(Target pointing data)

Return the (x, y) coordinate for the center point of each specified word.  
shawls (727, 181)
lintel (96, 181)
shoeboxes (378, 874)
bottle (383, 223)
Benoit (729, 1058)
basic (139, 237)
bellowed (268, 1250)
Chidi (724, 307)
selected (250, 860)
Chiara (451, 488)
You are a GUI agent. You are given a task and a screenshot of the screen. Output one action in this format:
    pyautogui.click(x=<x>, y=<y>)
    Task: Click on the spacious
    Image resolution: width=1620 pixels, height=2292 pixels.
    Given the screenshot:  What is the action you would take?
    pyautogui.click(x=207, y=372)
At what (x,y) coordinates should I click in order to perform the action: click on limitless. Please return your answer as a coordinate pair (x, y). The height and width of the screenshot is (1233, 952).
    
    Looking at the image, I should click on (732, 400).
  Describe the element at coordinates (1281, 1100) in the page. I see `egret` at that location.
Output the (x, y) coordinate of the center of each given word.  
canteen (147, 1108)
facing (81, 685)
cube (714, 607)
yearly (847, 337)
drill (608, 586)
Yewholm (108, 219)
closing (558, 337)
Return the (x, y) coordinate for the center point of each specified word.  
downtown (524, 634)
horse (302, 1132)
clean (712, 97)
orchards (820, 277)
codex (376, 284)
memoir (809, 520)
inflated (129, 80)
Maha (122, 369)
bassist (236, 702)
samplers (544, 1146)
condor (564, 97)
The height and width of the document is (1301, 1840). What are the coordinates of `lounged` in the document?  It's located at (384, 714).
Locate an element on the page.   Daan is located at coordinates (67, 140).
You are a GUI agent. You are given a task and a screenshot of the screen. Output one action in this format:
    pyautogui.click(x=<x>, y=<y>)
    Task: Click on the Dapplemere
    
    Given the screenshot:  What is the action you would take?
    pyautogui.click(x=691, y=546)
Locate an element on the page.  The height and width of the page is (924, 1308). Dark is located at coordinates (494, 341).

> GOAL: Reproduce every one of the rows above word for word.

> FULL SOLUTION:
Return the (x, y) coordinate for the center point of each specified word.  
shawls (727, 181)
lintel (96, 181)
shoeboxes (378, 874)
bottle (383, 223)
Benoit (729, 1058)
basic (139, 237)
bellowed (268, 1250)
Chidi (724, 307)
selected (250, 860)
Chiara (451, 488)
You are a GUI agent. You are given a task and a screenshot of the screen. Output one action in this format:
    pyautogui.click(x=<x>, y=<y>)
    Task: Click on the spacious
    Image resolution: width=1620 pixels, height=2292 pixels.
    Given the screenshot:  What is the action you would take?
    pyautogui.click(x=207, y=372)
At what (x,y) coordinates should I click in order to perform the action: click on limitless. Please return your answer as a coordinate pair (x, y). The height and width of the screenshot is (1233, 952).
    
    Looking at the image, I should click on (732, 400).
  Describe the element at coordinates (1281, 1100) in the page. I see `egret` at that location.
Output the (x, y) coordinate of the center of each given word.  
canteen (147, 1108)
facing (81, 685)
cube (714, 607)
yearly (847, 337)
drill (608, 586)
Yewholm (108, 219)
closing (558, 337)
Return the (x, y) coordinate for the center point of each specified word.  
downtown (524, 634)
horse (302, 1132)
clean (712, 97)
orchards (820, 277)
codex (376, 284)
memoir (809, 520)
inflated (129, 80)
Maha (122, 369)
bassist (236, 702)
samplers (544, 1146)
condor (564, 97)
The height and width of the document is (1301, 1840). What are the coordinates of `lounged` in the document?  It's located at (384, 714).
Locate an element on the page.   Daan is located at coordinates (67, 140).
You are a GUI agent. You are given a task and a screenshot of the screen. Output one action in this format:
    pyautogui.click(x=<x>, y=<y>)
    Task: Click on the Dapplemere
    
    Given the screenshot:  What is the action you would take?
    pyautogui.click(x=691, y=546)
Locate an element on the page.  The height and width of the page is (924, 1308). Dark is located at coordinates (494, 341).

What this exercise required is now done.